** TASK BRIEF **
Every line holding the string "Bowlingkegel" is to be copied from the entries below.
:: INPUT DATA
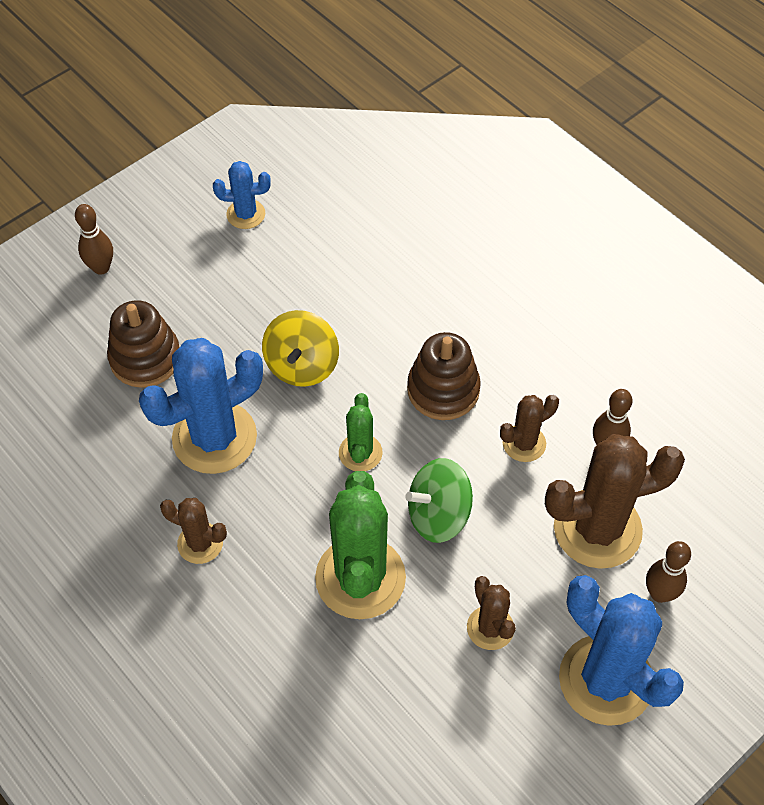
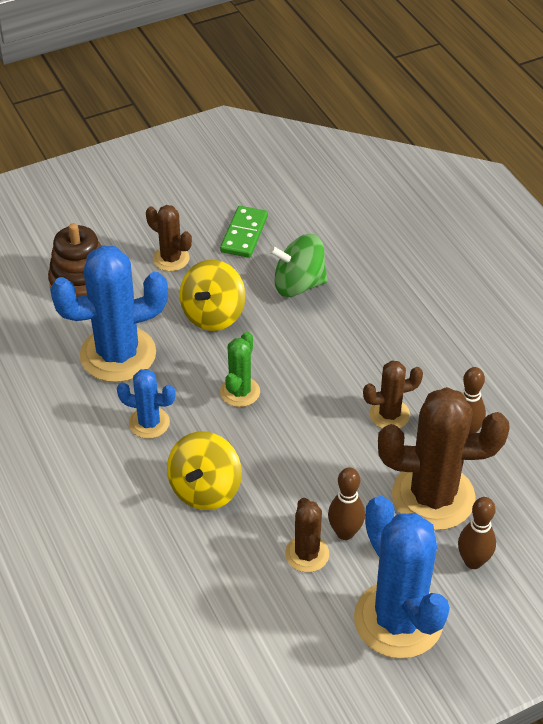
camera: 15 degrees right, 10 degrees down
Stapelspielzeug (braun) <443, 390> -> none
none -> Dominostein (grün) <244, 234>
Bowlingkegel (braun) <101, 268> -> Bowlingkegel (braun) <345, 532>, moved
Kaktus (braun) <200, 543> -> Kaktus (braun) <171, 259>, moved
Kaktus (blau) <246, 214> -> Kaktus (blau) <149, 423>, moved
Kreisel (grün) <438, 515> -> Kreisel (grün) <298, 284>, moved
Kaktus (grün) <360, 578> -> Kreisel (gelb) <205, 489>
::::
:: INPUT DATA
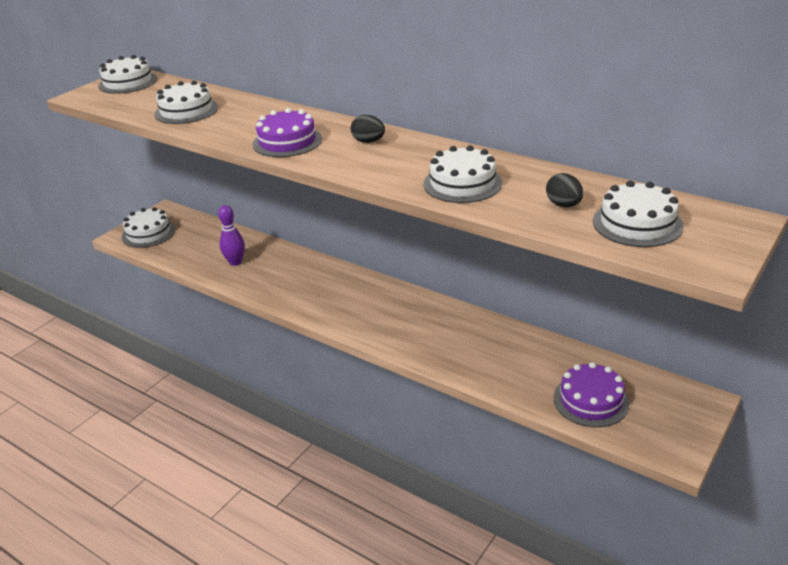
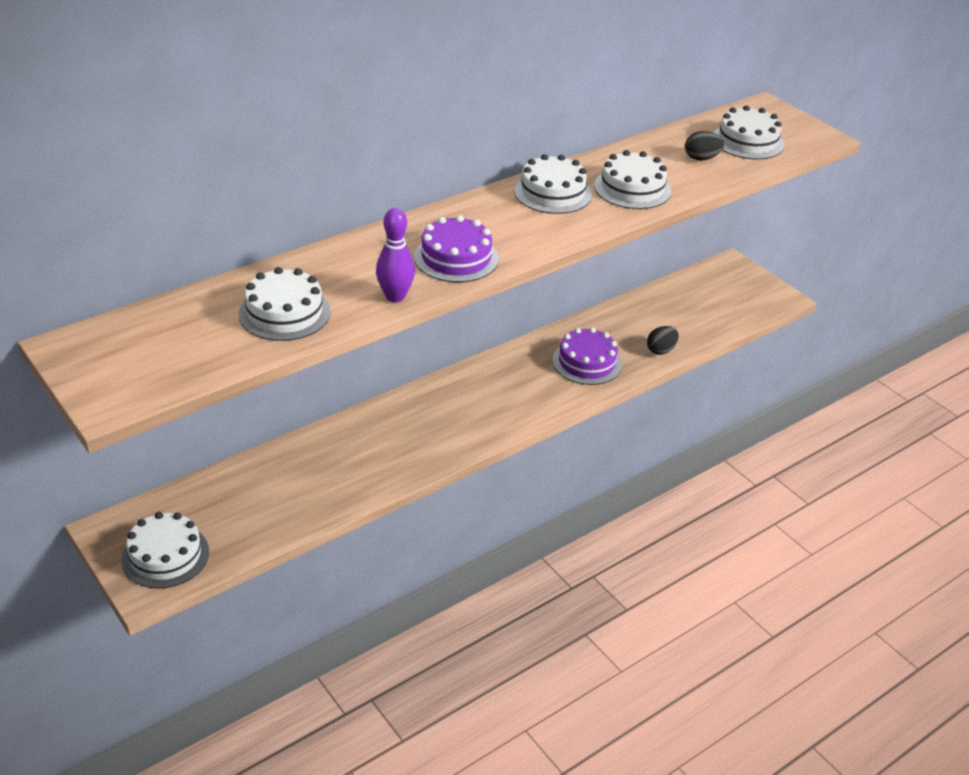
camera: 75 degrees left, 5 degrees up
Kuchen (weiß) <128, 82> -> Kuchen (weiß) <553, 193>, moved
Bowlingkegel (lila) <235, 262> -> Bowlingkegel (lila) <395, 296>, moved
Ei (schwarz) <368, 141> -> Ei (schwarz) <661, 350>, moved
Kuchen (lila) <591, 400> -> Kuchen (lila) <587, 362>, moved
::::
** ANSWER TO THIS PROBLEM **
Bowlingkegel (braun) <101, 268> -> Bowlingkegel (braun) <345, 532>, moved
Bowlingkegel (lila) <235, 262> -> Bowlingkegel (lila) <395, 296>, moved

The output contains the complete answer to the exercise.